WHAT IS EXPECTED:
Reproduce all entries verbatim, with nothing added or dropped.

*** Opening of MATERIAL SHOWN ***

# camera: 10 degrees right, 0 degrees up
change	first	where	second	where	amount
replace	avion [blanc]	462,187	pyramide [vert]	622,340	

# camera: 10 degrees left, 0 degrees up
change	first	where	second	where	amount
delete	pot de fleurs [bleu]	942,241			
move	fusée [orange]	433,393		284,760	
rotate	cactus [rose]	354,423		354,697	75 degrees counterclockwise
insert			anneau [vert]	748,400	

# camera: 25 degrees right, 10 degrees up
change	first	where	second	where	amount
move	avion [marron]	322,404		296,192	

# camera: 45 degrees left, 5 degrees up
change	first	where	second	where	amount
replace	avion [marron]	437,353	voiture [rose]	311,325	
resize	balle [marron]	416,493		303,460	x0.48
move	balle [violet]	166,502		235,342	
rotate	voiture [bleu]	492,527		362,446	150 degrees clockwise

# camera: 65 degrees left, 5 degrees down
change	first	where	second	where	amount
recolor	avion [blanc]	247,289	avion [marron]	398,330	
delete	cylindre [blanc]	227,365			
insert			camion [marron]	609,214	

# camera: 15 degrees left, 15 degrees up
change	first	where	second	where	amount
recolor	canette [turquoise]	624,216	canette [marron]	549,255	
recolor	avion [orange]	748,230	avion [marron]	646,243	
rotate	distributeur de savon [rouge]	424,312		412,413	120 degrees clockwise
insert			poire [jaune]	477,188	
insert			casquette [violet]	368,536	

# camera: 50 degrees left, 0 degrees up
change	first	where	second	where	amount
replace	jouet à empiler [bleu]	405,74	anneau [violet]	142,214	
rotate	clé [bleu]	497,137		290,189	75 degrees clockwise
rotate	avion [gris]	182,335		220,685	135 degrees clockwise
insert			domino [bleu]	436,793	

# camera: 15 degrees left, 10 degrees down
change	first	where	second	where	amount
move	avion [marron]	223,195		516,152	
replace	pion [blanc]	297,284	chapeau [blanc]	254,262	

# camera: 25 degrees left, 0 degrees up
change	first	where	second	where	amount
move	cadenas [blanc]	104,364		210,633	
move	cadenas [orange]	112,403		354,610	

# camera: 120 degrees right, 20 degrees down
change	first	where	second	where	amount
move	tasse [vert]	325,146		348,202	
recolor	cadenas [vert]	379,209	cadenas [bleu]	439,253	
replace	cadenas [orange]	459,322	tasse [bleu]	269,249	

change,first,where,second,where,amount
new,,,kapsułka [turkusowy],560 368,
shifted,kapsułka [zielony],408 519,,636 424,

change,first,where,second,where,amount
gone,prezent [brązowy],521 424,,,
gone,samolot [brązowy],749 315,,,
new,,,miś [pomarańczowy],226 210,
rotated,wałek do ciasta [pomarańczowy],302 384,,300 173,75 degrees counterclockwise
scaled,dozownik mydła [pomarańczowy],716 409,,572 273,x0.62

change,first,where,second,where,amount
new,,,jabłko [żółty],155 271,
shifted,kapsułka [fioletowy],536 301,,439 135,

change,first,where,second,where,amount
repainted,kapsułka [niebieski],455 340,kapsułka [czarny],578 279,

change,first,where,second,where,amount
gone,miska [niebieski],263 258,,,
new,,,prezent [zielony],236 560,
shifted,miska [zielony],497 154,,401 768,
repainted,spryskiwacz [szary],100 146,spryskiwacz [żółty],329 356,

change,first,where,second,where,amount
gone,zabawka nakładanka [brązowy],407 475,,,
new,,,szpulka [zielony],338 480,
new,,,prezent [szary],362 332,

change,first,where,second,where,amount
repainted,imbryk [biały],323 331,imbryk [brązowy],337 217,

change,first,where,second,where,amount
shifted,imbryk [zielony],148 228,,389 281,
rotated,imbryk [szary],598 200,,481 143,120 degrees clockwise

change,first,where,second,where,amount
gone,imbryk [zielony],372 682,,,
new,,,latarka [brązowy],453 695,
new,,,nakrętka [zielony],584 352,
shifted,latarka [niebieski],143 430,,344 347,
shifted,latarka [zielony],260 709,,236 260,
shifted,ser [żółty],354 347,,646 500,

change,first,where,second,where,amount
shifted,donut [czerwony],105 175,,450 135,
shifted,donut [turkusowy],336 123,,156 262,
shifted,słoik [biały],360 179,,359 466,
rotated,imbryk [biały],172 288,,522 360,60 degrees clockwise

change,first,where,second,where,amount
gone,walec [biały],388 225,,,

*** Close of MATERIAL SHOWN ***

ANSWER TO THE EXERCISE:
# camera: 10 degrees right, 0 degrees up
change	first	where	second	where	amount
replace	avion [blanc]	462,187	pyramide [vert]	622,340	

# camera: 10 degrees left, 0 degrees up
change	first	where	second	where	amount
delete	pot de fleurs [bleu]	942,241			
move	fusée [orange]	433,393		284,760	
rotate	cactus [rose]	354,423		354,697	75 degrees counterclockwise
insert			anneau [vert]	748,400	

# camera: 25 degrees right, 10 degrees up
change	first	where	second	where	amount
move	avion [marron]	322,404		296,192	

# camera: 45 degrees left, 5 degrees up
change	first	where	second	where	amount
replace	avion [marron]	437,353	voiture [rose]	311,325	
resize	balle [marron]	416,493		303,460	x0.48
move	balle [violet]	166,502		235,342	
rotate	voiture [bleu]	492,527		362,446	150 degrees clockwise

# camera: 65 degrees left, 5 degrees down
change	first	where	second	where	amount
recolor	avion [blanc]	247,289	avion [marron]	398,330	
delete	cylindre [blanc]	227,365			
insert			camion [marron]	609,214	

# camera: 15 degrees left, 15 degrees up
change	first	where	second	where	amount
recolor	canette [turquoise]	624,216	canette [marron]	549,255	
recolor	avion [orange]	748,230	avion [marron]	646,243	
rotate	distributeur de savon [rouge]	424,312		412,413	120 degrees clockwise
insert			poire [jaune]	477,188	
insert			casquette [violet]	368,536	

# camera: 50 degrees left, 0 degrees up
change	first	where	second	where	amount
replace	jouet à empiler [bleu]	405,74	anneau [violet]	142,214	
rotate	clé [bleu]	497,137		290,189	75 degrees clockwise
rotate	avion [gris]	182,335		220,685	135 degrees clockwise
insert			domino [bleu]	436,793	

# camera: 15 degrees left, 10 degrees down
change	first	where	second	where	amount
move	avion [marron]	223,195		516,152	
replace	pion [blanc]	297,284	chapeau [blanc]	254,262	

# camera: 25 degrees left, 0 degrees up
change	first	where	second	where	amount
move	cadenas [blanc]	104,364		210,633	
move	cadenas [orange]	112,403		354,610	

# camera: 120 degrees right, 20 degrees down
change	first	where	second	where	amount
move	tasse [vert]	325,146		348,202	
recolor	cadenas [vert]	379,209	cadenas [bleu]	439,253	
replace	cadenas [orange]	459,322	tasse [bleu]	269,249	

change,first,where,second,where,amount
new,,,kapsułka [turkusowy],560 368,
shifted,kapsułka [zielony],408 519,,636 424,

change,first,where,second,where,amount
gone,prezent [brązowy],521 424,,,
gone,samolot [brązowy],749 315,,,
new,,,miś [pomarańczowy],226 210,
rotated,wałek do ciasta [pomarańczowy],302 384,,300 173,75 degrees counterclockwise
scaled,dozownik mydła [pomarańczowy],716 409,,572 273,x0.62

change,first,where,second,where,amount
new,,,jabłko [żółty],155 271,
shifted,kapsułka [fioletowy],536 301,,439 135,

change,first,where,second,where,amount
repainted,kapsułka [niebieski],455 340,kapsułka [czarny],578 279,

change,first,where,second,where,amount
gone,miska [niebieski],263 258,,,
new,,,prezent [zielony],236 560,
shifted,miska [zielony],497 154,,401 768,
repainted,spryskiwacz [szary],100 146,spryskiwacz [żółty],329 356,

change,first,where,second,where,amount
gone,zabawka nakładanka [brązowy],407 475,,,
new,,,szpulka [zielony],338 480,
new,,,prezent [szary],362 332,

change,first,where,second,where,amount
repainted,imbryk [biały],323 331,imbryk [brązowy],337 217,

change,first,where,second,where,amount
shifted,imbryk [zielony],148 228,,389 281,
rotated,imbryk [szary],598 200,,481 143,120 degrees clockwise

change,first,where,second,where,amount
gone,imbryk [zielony],372 682,,,
new,,,latarka [brązowy],453 695,
new,,,nakrętka [zielony],584 352,
shifted,latarka [niebieski],143 430,,344 347,
shifted,latarka [zielony],260 709,,236 260,
shifted,ser [żółty],354 347,,646 500,

change,first,where,second,where,amount
shifted,donut [czerwony],105 175,,450 135,
shifted,donut [turkusowy],336 123,,156 262,
shifted,słoik [biały],360 179,,359 466,
rotated,imbryk [biały],172 288,,522 360,60 degrees clockwise

change,first,where,second,where,amount
gone,walec [biały],388 225,,,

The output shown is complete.